Work through the data below and give the number of lines holding the word "orange", without any other text.

Content starts

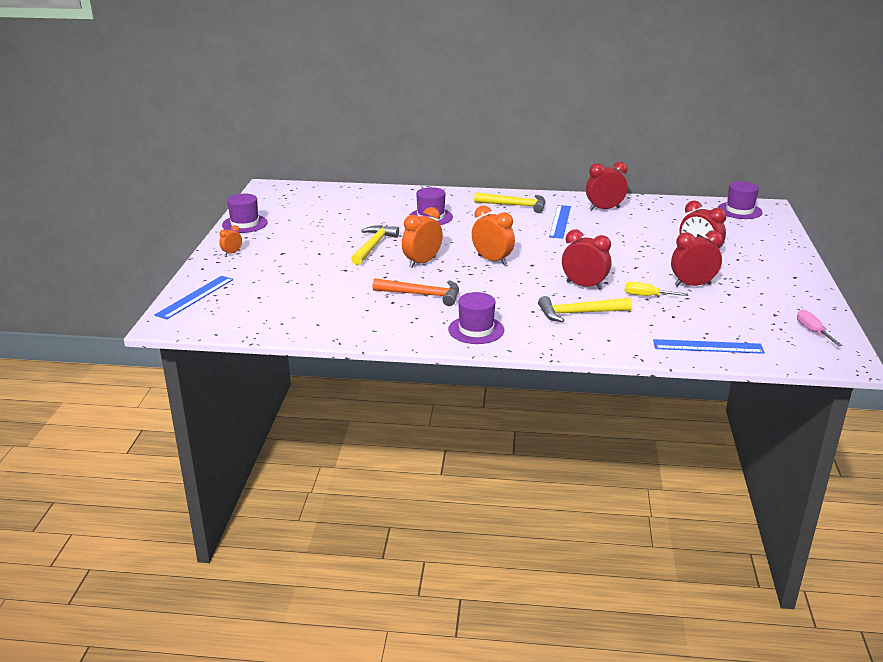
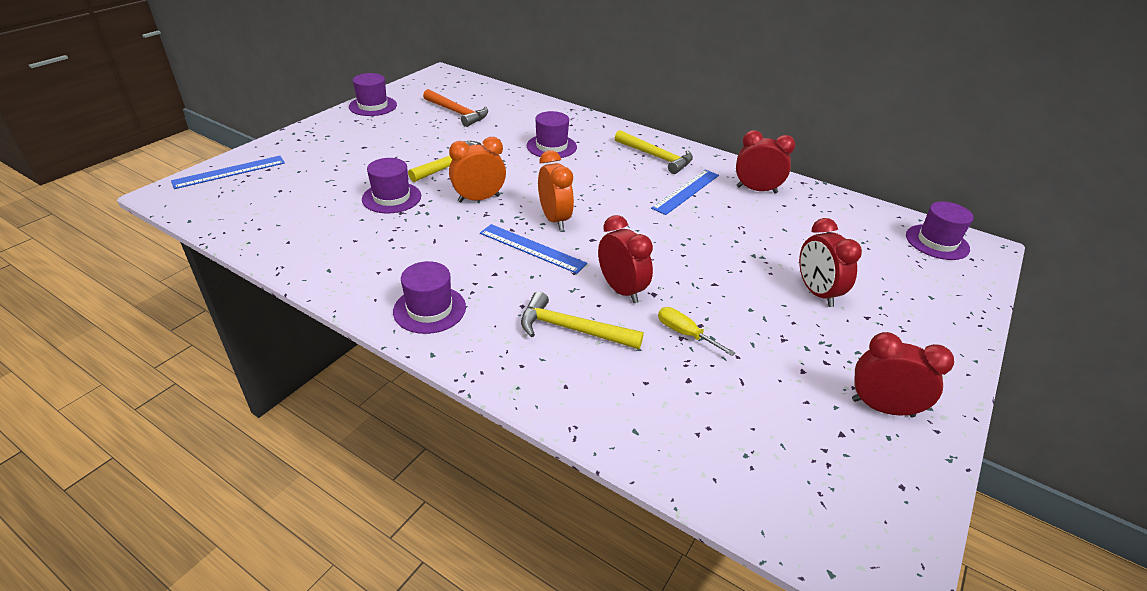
camera: 25 degrees right, 10 degrees up
(232, 253) = (322, 134): orange clock -> none
(356, 278) = (391, 197): none -> purple hat
(422, 295) = (430, 240): orange hammer -> orange hammer (457, 113)
(692, 285) = (764, 338): red clock -> red clock (882, 408)
(708, 347) = (687, 454): blue ruler -> blue ruler (532, 248)
(813, 331) = (877, 491): pink screwdriver -> none

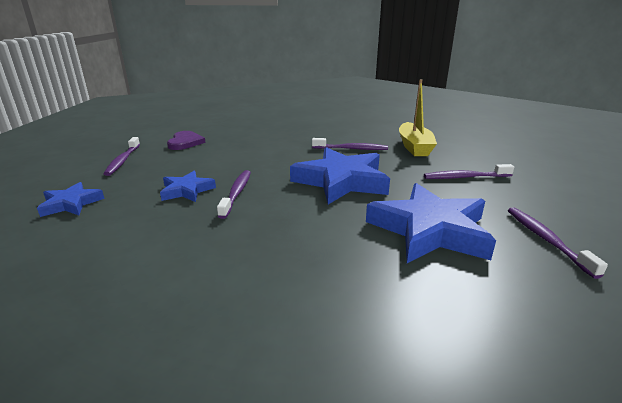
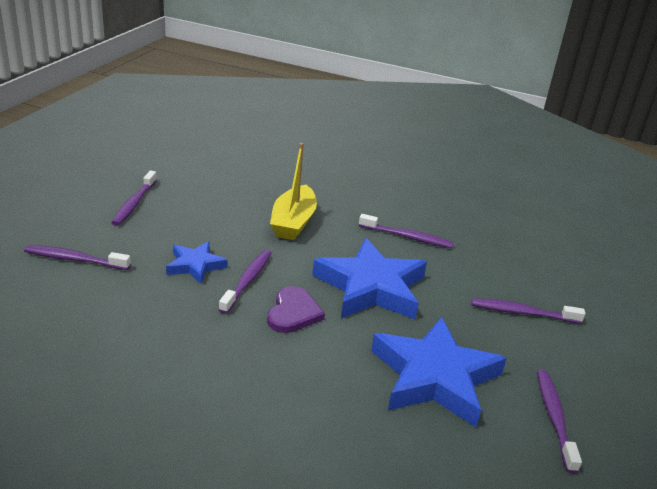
camera: 10 degrees right, 5 degrees up
(71, 204) = (75, 259): blue star -> purple toothbrush
(185, 142) = (210, 185): purple heart -> purple heart (293, 313)
(414, 147) = (489, 249): yellow boat -> yellow boat (293, 222)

Content ends

→ Finished exercise
2